■ Goal of the exercise: Locate the line that contains "gone: rosy solid cube [375, 199]" in the entries below, then repeat it and every following line through the line that contains "shifted: red solid", exactly, and no others.

(Object state comparisons)

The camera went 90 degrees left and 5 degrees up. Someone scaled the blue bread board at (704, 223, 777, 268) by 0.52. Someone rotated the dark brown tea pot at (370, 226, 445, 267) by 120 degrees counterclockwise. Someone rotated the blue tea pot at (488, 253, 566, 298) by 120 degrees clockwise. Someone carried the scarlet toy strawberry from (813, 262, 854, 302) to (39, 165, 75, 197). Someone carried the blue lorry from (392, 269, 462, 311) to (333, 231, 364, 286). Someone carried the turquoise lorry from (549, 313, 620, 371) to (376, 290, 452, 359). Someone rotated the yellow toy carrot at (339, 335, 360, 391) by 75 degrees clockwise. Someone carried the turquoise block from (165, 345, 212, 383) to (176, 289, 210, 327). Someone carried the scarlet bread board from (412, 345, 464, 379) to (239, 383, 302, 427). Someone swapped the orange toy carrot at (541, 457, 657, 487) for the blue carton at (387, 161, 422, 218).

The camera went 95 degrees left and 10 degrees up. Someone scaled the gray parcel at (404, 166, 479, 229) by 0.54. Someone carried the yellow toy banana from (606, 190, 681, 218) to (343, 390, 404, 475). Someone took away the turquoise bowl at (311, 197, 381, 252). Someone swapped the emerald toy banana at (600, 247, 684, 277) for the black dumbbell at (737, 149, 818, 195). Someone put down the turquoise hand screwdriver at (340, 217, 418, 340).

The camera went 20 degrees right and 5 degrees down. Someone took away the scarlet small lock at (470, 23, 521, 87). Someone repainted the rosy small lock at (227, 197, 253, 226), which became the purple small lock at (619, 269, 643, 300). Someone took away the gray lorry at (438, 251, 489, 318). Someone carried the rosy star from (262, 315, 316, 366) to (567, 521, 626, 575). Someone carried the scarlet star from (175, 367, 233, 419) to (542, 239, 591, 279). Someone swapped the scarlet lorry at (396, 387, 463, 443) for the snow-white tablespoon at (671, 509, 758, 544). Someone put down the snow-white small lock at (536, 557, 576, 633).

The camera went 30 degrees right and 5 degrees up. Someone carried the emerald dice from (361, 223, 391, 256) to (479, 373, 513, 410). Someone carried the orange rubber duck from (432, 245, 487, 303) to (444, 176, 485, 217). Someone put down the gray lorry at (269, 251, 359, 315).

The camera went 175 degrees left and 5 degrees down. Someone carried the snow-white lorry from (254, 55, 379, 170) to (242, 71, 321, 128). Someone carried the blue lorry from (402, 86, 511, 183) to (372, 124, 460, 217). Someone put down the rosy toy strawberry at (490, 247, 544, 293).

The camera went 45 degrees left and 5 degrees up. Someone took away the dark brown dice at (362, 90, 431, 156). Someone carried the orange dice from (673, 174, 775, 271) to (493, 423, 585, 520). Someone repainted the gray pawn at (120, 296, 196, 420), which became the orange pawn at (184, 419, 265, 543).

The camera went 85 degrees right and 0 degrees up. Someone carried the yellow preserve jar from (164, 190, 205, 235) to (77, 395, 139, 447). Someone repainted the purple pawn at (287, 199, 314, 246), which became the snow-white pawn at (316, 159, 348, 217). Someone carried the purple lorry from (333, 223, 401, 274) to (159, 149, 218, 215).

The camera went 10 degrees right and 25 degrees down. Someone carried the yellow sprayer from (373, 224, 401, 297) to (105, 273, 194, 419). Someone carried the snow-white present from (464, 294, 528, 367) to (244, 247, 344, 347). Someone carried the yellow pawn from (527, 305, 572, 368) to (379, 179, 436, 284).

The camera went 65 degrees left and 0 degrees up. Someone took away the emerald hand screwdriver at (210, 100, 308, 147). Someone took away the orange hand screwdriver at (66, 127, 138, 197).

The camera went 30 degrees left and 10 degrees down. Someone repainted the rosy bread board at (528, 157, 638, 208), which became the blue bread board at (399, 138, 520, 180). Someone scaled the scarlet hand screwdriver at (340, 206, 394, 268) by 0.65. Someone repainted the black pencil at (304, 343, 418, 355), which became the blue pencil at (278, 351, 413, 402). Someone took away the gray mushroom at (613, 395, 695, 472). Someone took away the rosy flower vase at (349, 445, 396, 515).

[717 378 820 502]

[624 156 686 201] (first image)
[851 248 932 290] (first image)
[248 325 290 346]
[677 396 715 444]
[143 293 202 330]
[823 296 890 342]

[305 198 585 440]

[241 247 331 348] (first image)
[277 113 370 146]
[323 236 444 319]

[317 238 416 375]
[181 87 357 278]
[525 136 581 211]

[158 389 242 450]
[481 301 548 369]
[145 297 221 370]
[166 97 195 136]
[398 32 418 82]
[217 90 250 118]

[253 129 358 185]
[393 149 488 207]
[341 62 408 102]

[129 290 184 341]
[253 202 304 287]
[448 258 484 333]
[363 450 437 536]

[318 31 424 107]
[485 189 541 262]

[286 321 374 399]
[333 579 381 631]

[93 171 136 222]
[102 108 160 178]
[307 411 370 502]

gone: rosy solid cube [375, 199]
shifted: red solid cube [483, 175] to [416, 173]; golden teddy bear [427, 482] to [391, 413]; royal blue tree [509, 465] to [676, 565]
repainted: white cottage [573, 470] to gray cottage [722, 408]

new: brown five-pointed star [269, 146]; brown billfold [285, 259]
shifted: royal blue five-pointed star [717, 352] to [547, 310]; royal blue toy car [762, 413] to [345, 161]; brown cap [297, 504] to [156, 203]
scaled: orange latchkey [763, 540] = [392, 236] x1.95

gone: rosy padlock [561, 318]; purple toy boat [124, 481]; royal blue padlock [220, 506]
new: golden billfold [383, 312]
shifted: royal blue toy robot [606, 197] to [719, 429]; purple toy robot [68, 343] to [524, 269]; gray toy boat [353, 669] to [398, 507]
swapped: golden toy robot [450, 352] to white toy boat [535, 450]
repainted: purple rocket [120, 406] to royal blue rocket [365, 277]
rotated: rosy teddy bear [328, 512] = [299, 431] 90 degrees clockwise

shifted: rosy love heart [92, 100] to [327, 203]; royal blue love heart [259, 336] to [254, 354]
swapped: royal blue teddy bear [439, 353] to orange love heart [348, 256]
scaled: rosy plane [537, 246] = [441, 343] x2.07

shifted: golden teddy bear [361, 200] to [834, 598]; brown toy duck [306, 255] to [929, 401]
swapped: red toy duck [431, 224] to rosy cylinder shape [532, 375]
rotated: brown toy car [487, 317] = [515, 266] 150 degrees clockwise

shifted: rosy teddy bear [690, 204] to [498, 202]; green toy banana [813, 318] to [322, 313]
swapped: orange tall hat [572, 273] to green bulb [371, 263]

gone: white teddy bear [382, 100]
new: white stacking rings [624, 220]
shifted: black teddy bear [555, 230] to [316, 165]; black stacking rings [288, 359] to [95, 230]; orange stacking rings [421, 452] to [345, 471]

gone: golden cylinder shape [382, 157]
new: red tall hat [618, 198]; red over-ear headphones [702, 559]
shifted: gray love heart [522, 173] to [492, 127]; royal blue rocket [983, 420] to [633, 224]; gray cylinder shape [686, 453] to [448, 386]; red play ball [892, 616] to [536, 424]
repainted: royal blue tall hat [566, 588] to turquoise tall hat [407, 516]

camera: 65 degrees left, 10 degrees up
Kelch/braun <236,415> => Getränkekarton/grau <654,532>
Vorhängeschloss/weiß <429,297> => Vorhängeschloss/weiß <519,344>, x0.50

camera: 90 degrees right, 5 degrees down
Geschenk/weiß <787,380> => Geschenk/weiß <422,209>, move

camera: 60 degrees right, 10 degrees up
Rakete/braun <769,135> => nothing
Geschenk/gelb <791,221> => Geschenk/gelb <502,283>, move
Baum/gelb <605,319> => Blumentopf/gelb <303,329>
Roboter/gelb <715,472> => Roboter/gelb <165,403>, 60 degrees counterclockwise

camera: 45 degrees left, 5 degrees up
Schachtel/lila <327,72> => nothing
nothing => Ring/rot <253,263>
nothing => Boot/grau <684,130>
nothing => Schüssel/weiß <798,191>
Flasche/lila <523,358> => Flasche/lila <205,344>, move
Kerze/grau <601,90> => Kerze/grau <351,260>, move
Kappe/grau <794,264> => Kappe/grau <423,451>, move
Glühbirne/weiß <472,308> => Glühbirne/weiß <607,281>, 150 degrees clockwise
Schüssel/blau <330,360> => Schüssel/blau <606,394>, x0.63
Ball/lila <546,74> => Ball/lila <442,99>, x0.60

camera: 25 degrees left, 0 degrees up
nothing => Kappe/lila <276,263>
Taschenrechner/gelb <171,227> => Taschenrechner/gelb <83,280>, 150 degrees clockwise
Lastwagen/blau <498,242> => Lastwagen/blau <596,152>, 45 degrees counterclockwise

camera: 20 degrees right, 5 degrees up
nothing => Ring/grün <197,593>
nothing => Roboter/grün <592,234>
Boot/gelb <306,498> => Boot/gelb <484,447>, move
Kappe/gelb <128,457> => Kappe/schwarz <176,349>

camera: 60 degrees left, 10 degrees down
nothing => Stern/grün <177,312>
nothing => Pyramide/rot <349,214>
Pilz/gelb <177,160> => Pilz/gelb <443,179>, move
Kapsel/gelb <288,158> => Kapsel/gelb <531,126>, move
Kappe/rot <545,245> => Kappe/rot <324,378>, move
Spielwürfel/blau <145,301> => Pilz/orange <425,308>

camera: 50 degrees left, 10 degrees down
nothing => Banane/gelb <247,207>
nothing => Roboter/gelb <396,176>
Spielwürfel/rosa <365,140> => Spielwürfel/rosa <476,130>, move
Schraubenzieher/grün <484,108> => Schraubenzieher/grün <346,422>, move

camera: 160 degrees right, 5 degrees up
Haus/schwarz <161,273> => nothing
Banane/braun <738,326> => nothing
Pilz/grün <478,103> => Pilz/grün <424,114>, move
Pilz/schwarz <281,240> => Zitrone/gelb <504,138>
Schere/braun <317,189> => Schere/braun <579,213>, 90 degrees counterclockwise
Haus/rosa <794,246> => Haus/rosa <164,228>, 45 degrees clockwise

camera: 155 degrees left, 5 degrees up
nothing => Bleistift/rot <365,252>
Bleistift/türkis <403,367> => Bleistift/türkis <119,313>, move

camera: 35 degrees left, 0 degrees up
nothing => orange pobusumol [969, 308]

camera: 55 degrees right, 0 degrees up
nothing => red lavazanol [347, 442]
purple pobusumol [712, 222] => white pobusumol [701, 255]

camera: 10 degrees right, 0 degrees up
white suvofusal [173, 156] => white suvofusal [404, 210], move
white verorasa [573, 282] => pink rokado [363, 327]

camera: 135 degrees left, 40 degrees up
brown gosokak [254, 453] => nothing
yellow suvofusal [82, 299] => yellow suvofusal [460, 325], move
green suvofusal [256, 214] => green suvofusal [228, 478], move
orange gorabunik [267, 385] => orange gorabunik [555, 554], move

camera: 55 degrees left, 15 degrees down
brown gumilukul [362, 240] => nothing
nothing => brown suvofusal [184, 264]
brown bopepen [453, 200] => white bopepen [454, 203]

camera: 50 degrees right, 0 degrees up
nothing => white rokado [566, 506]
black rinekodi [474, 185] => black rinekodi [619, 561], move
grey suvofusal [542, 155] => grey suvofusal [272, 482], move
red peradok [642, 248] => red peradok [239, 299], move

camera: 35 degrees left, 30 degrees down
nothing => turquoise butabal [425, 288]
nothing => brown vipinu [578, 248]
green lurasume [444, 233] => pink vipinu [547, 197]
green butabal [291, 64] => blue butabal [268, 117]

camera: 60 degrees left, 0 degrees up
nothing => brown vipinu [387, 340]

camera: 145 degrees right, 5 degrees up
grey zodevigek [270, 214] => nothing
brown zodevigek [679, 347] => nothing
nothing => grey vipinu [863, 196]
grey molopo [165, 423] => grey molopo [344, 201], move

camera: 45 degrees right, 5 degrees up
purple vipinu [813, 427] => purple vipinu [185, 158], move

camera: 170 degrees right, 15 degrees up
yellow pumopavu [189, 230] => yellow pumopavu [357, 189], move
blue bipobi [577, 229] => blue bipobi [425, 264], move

■ Finished exercise:
gone: rosy solid cube [375, 199]
shifted: red solid cube [483, 175] to [416, 173]; golden teddy bear [427, 482] to [391, 413]; royal blue tree [509, 465] to [676, 565]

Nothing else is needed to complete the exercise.